- **Assigned task**
Among the entries below, find each line with "watering" and show it.

- **Stored data**
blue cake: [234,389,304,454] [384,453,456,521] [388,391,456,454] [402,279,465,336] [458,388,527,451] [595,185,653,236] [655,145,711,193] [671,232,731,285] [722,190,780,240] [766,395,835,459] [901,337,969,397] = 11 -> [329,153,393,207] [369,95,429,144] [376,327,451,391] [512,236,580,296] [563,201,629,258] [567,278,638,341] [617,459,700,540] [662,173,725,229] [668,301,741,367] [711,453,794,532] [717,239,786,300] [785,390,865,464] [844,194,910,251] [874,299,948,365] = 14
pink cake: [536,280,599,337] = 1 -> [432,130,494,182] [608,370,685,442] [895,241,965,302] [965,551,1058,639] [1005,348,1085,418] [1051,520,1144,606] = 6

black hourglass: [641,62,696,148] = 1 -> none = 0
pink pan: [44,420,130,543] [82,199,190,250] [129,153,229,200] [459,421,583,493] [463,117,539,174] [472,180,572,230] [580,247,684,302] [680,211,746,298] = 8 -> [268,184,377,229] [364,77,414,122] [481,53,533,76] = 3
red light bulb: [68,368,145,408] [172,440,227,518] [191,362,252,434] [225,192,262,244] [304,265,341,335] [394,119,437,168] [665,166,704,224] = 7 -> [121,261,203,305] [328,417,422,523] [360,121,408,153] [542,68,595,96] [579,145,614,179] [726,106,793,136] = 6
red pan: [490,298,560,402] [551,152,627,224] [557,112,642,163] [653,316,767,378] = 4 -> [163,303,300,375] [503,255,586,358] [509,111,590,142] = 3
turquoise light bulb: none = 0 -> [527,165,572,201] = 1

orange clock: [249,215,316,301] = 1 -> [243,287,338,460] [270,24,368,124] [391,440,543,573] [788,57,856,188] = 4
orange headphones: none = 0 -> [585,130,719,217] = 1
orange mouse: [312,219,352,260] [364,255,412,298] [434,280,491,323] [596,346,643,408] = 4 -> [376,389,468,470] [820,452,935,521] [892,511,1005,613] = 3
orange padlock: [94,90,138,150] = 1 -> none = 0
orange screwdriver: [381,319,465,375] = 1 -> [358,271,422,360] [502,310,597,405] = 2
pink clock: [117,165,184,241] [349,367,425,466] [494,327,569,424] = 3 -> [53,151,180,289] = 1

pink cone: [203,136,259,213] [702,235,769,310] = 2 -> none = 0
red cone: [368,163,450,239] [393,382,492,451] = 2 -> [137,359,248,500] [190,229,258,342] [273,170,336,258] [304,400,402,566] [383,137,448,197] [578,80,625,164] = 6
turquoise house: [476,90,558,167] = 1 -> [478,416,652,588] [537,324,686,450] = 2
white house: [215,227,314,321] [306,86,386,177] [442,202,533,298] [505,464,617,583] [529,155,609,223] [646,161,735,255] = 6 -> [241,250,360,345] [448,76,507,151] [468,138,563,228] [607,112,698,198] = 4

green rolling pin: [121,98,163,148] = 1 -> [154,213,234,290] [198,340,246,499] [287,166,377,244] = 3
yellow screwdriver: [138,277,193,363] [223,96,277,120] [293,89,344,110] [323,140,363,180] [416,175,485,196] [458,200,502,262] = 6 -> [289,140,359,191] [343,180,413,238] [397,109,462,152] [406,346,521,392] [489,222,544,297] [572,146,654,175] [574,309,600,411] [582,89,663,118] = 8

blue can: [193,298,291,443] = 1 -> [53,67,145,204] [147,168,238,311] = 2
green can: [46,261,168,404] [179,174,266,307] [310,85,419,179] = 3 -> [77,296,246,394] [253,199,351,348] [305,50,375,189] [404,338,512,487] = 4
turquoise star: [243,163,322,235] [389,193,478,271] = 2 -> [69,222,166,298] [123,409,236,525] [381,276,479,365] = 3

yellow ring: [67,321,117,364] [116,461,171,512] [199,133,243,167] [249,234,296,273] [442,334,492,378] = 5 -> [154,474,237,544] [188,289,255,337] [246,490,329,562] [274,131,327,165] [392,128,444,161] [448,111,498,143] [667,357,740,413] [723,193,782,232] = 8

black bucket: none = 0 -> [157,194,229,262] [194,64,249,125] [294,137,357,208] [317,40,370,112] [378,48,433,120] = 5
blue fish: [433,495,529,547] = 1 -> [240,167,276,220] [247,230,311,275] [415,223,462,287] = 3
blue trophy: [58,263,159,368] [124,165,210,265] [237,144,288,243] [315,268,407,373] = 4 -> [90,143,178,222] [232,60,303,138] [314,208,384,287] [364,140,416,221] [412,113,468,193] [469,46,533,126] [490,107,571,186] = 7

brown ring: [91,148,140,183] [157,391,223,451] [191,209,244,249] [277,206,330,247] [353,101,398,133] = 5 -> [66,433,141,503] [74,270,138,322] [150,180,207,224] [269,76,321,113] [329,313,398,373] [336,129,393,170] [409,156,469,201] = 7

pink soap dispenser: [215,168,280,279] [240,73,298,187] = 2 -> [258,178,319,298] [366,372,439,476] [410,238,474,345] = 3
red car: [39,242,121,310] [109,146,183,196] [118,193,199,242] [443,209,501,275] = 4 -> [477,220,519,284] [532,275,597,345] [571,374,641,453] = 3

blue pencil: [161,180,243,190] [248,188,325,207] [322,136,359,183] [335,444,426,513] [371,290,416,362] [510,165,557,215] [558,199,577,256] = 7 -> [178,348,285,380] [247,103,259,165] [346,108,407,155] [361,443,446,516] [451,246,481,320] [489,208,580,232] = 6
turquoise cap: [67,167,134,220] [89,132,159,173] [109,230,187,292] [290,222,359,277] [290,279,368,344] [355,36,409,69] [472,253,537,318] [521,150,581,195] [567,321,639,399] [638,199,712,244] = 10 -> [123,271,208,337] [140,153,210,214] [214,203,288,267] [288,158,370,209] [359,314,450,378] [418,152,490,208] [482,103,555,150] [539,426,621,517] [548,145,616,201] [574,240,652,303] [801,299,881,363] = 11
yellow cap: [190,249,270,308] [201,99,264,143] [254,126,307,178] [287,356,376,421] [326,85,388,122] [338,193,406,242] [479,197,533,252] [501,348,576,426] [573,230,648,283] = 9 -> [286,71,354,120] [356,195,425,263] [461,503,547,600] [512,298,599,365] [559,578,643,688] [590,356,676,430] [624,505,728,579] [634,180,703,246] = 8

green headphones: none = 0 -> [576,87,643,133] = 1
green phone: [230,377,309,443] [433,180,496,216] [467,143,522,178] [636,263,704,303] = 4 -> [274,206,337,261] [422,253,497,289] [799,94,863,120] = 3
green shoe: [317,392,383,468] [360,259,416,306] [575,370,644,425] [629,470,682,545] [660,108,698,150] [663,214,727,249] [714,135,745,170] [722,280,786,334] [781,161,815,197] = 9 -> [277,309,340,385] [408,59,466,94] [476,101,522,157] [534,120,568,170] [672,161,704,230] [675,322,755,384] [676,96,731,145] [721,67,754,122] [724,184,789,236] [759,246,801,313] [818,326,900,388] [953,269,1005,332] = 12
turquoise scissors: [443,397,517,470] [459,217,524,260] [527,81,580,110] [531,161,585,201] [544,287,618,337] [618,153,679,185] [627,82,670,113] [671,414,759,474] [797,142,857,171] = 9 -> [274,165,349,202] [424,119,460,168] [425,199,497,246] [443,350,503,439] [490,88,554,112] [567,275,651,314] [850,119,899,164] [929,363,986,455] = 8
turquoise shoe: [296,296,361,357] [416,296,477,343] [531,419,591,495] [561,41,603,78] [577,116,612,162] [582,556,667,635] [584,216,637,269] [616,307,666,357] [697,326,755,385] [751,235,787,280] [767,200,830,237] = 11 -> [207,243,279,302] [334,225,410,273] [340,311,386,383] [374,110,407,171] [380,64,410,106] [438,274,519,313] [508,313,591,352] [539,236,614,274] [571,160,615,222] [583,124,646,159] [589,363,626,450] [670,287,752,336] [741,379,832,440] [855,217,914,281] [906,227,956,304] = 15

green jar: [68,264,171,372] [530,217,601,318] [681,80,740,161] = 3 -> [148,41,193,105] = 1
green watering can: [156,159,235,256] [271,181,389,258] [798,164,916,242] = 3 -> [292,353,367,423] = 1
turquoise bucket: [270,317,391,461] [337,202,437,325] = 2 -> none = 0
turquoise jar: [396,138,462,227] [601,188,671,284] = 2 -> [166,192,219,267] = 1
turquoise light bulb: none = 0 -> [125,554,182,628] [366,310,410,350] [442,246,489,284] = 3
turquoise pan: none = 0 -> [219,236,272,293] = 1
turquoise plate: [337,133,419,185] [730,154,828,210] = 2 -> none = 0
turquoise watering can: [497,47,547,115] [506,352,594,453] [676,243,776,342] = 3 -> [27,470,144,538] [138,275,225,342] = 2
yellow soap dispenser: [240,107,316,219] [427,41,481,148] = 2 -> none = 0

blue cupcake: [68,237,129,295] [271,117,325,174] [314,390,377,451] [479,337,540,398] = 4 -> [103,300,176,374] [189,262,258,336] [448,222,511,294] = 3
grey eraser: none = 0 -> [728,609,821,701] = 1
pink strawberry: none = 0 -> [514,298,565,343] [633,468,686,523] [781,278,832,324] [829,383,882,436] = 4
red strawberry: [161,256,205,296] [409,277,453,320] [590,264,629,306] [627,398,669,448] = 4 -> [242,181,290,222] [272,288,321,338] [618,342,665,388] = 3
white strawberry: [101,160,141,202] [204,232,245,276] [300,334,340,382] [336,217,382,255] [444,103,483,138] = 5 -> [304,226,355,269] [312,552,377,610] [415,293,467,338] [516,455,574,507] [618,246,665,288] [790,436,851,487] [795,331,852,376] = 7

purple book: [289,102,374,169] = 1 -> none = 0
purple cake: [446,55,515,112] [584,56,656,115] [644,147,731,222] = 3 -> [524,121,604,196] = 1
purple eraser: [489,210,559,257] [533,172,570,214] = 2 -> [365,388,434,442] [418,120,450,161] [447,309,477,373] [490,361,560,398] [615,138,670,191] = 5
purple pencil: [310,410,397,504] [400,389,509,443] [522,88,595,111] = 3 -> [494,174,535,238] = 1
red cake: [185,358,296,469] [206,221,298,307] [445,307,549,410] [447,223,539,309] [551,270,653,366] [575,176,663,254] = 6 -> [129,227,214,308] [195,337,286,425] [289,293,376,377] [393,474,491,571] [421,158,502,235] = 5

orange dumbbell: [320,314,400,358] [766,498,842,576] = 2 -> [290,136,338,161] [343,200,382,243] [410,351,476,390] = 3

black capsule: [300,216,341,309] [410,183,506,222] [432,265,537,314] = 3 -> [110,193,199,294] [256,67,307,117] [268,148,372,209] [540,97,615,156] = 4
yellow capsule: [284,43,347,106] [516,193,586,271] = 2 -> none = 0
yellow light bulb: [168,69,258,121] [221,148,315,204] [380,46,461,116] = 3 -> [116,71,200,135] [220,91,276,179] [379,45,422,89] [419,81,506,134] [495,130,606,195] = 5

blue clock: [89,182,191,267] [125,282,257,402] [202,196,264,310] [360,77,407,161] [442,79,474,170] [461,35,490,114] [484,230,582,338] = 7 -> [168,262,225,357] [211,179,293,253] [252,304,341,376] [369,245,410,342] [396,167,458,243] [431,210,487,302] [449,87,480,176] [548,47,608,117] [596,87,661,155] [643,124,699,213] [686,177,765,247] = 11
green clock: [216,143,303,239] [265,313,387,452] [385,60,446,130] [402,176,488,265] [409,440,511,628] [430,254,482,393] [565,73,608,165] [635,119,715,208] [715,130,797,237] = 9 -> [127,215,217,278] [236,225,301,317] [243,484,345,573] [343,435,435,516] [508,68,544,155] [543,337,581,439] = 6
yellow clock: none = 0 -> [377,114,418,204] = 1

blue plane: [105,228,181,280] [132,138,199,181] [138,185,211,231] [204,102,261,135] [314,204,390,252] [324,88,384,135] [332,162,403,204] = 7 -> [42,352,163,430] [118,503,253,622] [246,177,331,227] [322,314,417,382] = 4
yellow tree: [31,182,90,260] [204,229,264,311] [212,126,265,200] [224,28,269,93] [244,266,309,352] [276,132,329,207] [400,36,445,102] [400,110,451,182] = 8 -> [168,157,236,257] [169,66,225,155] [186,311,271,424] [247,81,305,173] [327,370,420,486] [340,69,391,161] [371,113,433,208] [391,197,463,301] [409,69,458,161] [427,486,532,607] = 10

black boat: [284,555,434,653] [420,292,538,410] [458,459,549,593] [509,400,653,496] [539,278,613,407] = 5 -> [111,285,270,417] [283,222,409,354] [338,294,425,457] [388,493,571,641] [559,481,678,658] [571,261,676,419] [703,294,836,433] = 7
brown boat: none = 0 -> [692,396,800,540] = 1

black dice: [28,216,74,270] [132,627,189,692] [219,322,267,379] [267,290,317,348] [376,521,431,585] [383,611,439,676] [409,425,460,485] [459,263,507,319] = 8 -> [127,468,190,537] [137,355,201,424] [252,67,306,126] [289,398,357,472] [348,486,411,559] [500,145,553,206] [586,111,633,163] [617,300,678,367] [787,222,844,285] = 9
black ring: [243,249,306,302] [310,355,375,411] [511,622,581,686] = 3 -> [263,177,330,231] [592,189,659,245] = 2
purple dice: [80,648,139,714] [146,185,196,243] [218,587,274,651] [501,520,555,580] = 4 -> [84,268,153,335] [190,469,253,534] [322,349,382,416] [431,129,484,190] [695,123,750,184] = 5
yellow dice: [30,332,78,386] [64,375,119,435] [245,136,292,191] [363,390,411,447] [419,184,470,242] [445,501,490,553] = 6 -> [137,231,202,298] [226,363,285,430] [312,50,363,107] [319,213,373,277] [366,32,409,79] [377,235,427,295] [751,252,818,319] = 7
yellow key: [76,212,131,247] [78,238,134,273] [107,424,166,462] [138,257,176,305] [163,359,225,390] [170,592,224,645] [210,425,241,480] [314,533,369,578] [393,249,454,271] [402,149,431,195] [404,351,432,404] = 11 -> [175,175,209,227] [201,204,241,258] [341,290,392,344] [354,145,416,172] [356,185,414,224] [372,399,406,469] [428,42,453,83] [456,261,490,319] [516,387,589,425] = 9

- **Exercise response**
green watering can: [156,159,235,256] [271,181,389,258] [798,164,916,242] = 3 -> [292,353,367,423] = 1
turquoise watering can: [497,47,547,115] [506,352,594,453] [676,243,776,342] = 3 -> [27,470,144,538] [138,275,225,342] = 2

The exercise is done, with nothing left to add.